Your task: Please write out every entry below exactly, leaving out any pictures.

Provided data:
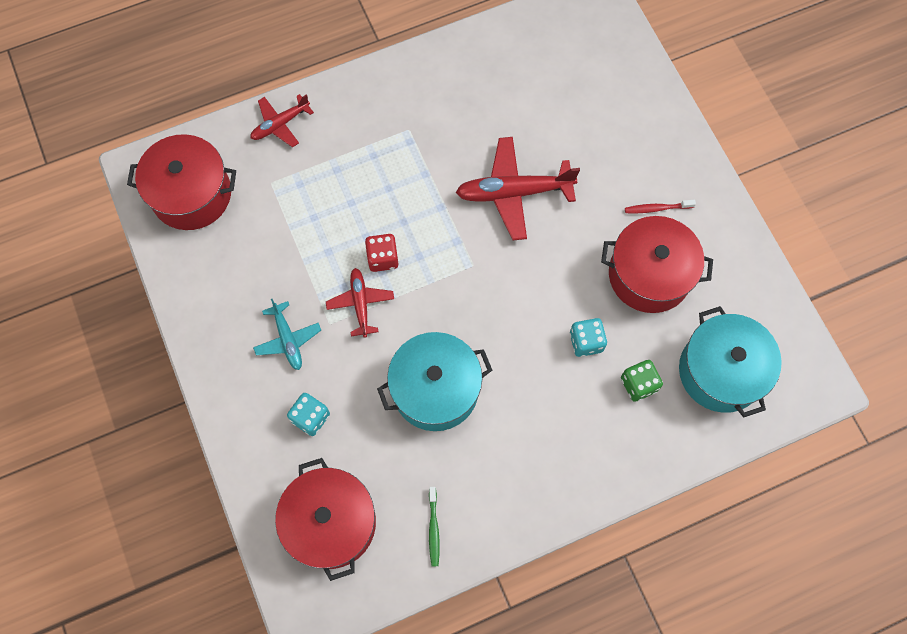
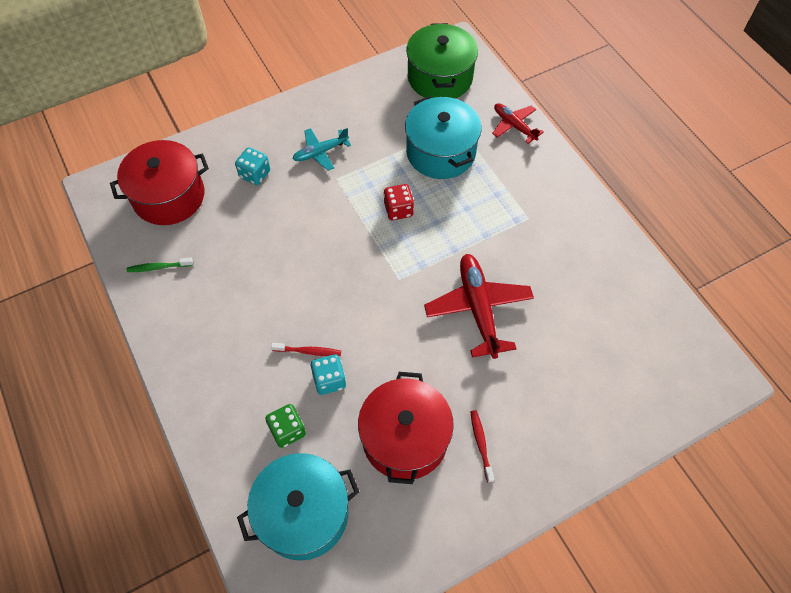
camera: 85 degrees right, 10 degrees down
(191, 194) = (440, 77): red pot -> green pot
(360, 303) = (355, 198): red plane -> none
(435, 389) = (280, 259): turquoise pot -> turquoise pot (440, 152)
(552, 362) = (308, 351): none -> red toothbrush

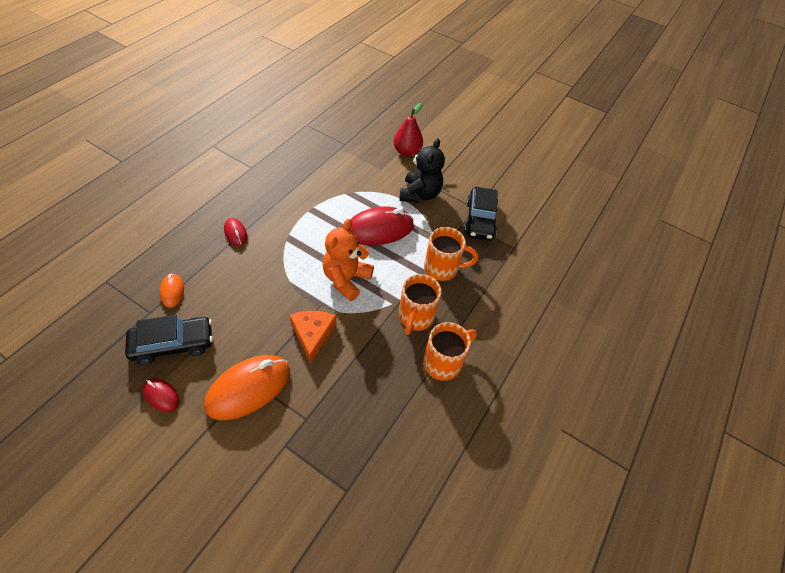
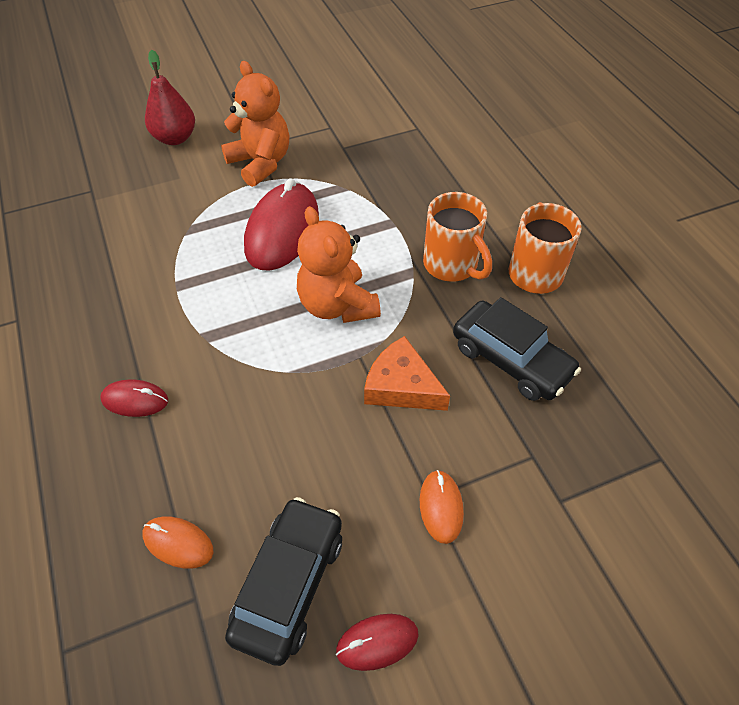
camera: 50 degrees left, 0 degrees up
(248, 388) = (441, 507): orange mouse -> orange mouse, size x0.49
(419, 194) = (260, 163): black teddy bear -> orange teddy bear
(442, 268) = (397, 203): orange mug -> none
(480, 220) = (352, 133): black car -> black car (511, 360)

The completed task:
camera: 85 degrees right, 10 degrees down
(191, 194) = (440, 77): red pot -> green pot
(360, 303) = (355, 198): red plane -> none
(435, 389) = (280, 259): turquoise pot -> turquoise pot (440, 152)
(552, 362) = (308, 351): none -> red toothbrush

camera: 50 degrees left, 0 degrees up
(248, 388) = (441, 507): orange mouse -> orange mouse, size x0.49
(419, 194) = (260, 163): black teddy bear -> orange teddy bear
(442, 268) = (397, 203): orange mug -> none
(480, 220) = (352, 133): black car -> black car (511, 360)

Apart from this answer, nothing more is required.